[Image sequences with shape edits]
□ □ □ □ □ □ □
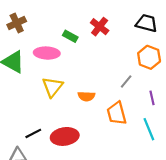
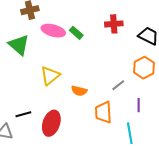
red cross: (100, 27) -> (114, 24), moved, turned 36
pink ellipse: (47, 53) -> (53, 31), moved
red ellipse: (65, 136) -> (51, 123), turned -75

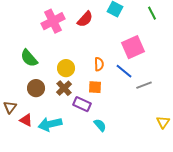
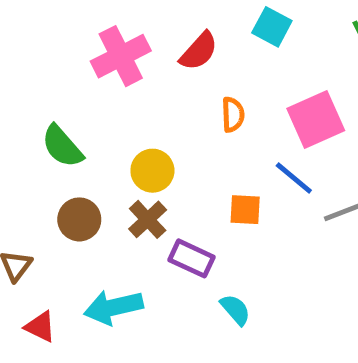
orange semicircle: (99, 64) -> (233, 115), moved
orange square: (95, 87) -> (245, 210), moved
red triangle: (26, 120) -> (40, 327), moved

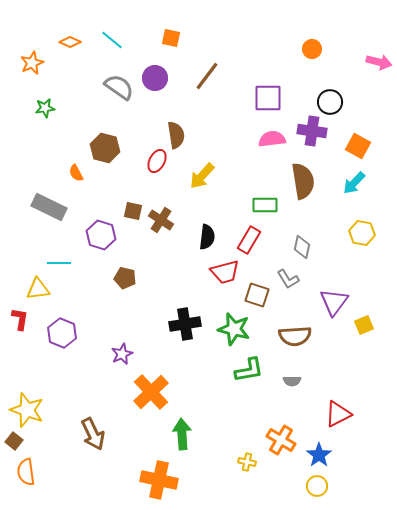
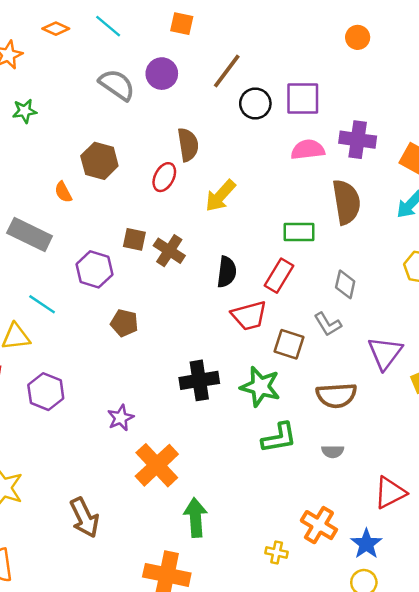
black circle: (330, 102) -> (255, 103), moved
cyan line: (59, 263) -> (42, 304), turned 35

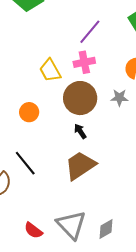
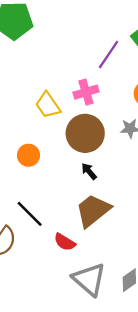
purple line: (90, 32) -> (109, 55), moved
red semicircle: (33, 230) -> (65, 242), moved

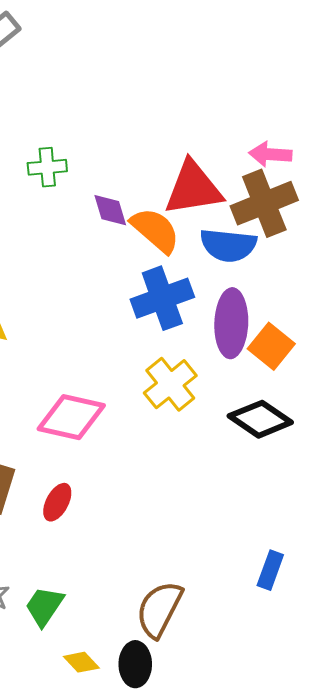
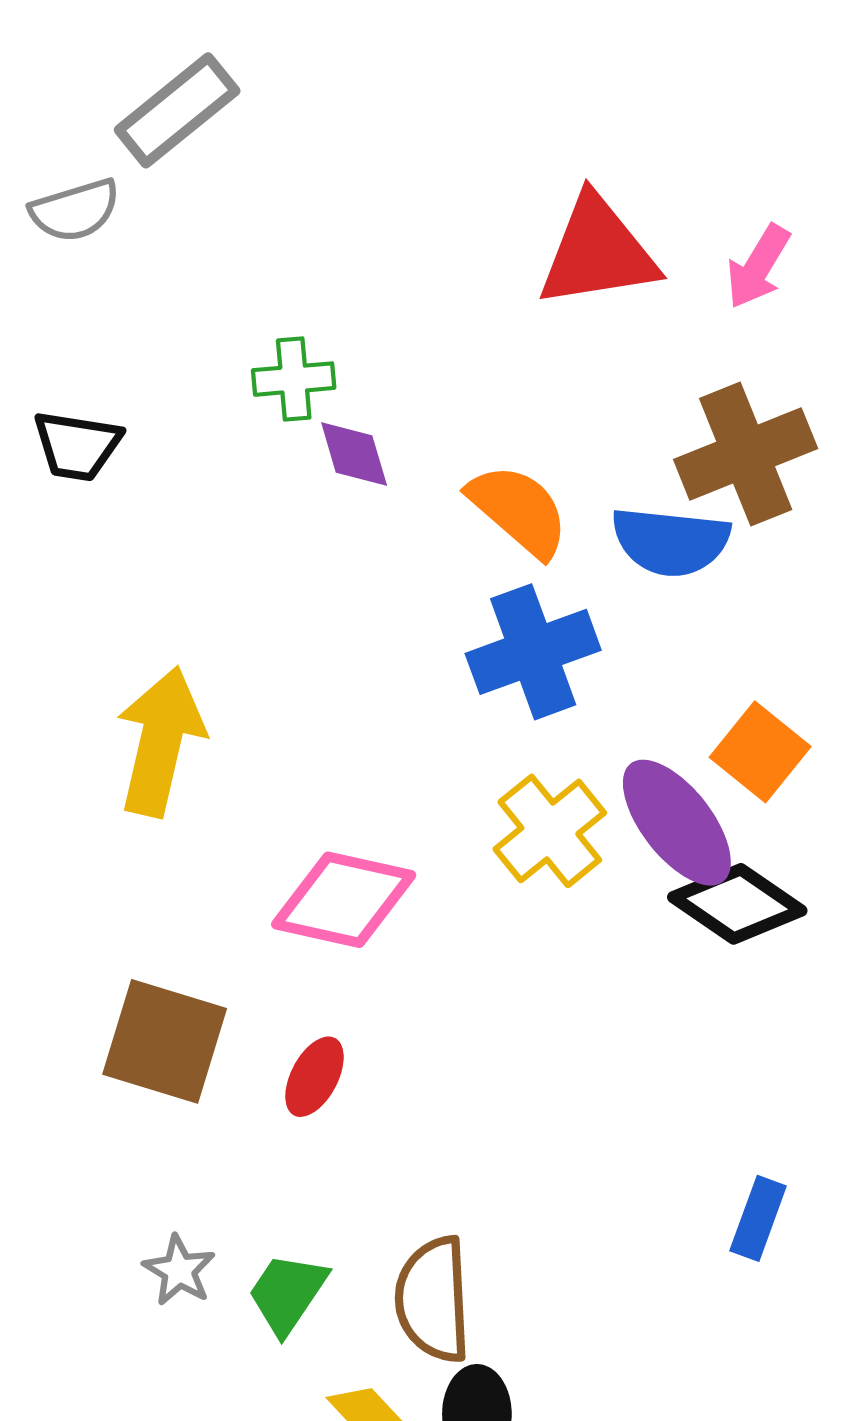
pink arrow: (270, 154) -> (758, 267), moved, turned -63
red triangle: (193, 188) -> (598, 252), moved
purple diamond: (110, 210) -> (354, 454), moved
purple ellipse: (231, 323) -> (677, 823), moved, turned -40
brown semicircle: (159, 609) -> (433, 1300), moved, turned -30

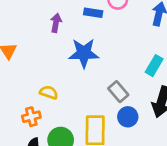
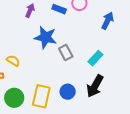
□ □ □ □ □ □ □
**Instructions for the task**
What is needed is an exact copy of every entry, minus the images.

**Reply to the task**
red cross: (100, 27) -> (114, 24), moved, turned 36
pink ellipse: (47, 53) -> (53, 31), moved
red ellipse: (65, 136) -> (51, 123), turned -75

orange semicircle: (99, 64) -> (233, 115), moved
orange square: (95, 87) -> (245, 210), moved
red triangle: (26, 120) -> (40, 327), moved

black circle: (330, 102) -> (255, 103), moved
cyan line: (59, 263) -> (42, 304), turned 35

purple line: (90, 32) -> (109, 55), moved
red semicircle: (33, 230) -> (65, 242), moved

pink arrow: (270, 154) -> (758, 267), moved, turned -63
red triangle: (193, 188) -> (598, 252), moved
purple diamond: (110, 210) -> (354, 454), moved
purple ellipse: (231, 323) -> (677, 823), moved, turned -40
brown semicircle: (159, 609) -> (433, 1300), moved, turned -30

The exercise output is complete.